Stored data:
§

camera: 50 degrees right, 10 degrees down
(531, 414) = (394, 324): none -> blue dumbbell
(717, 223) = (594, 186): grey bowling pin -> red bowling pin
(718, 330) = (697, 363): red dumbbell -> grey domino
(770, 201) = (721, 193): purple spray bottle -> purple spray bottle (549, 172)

§

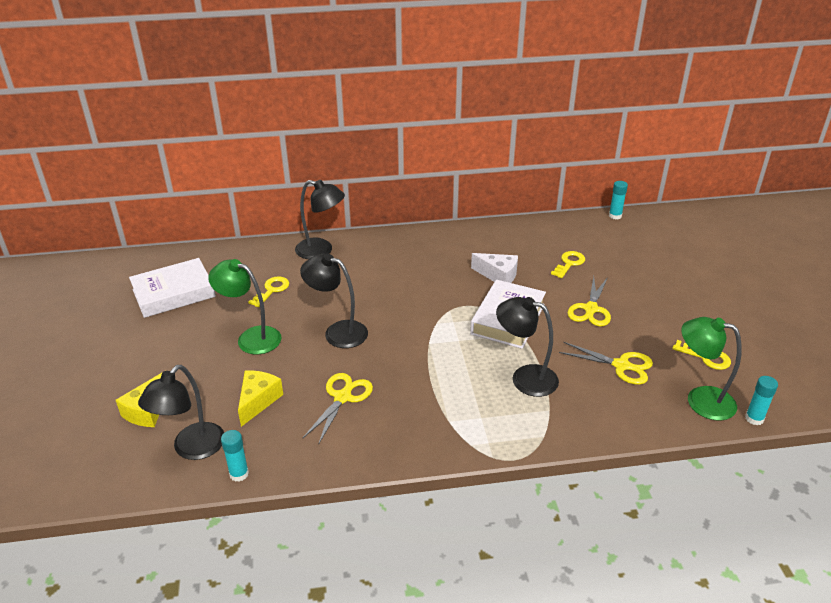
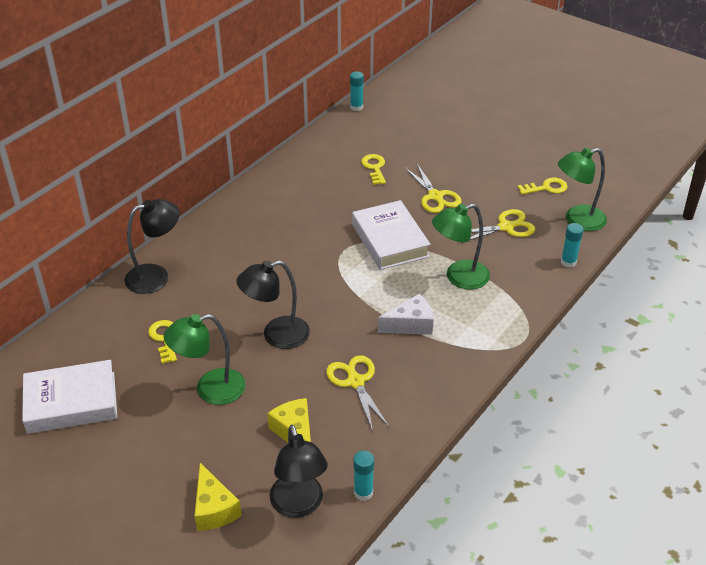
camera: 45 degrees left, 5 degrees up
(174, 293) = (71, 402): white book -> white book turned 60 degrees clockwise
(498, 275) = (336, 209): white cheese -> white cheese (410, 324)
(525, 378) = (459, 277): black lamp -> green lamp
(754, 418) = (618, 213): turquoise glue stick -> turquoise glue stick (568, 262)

§

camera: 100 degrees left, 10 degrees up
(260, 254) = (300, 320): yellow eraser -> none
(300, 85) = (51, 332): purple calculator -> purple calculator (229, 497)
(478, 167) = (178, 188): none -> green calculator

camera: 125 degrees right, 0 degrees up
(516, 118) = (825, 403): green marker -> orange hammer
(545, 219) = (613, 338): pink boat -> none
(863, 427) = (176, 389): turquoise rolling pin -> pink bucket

§

● **Exercise objective**
From the records above, transcribe without alteration every line from the one with "camera: 50 degrees right, 10 degrees down" to the one with "(770, 201) = (721, 193): purple", inclusive.

● **Task output**
camera: 50 degrees right, 10 degrees down
(531, 414) = (394, 324): none -> blue dumbbell
(717, 223) = (594, 186): grey bowling pin -> red bowling pin
(718, 330) = (697, 363): red dumbbell -> grey domino
(770, 201) = (721, 193): purple spray bottle -> purple spray bottle (549, 172)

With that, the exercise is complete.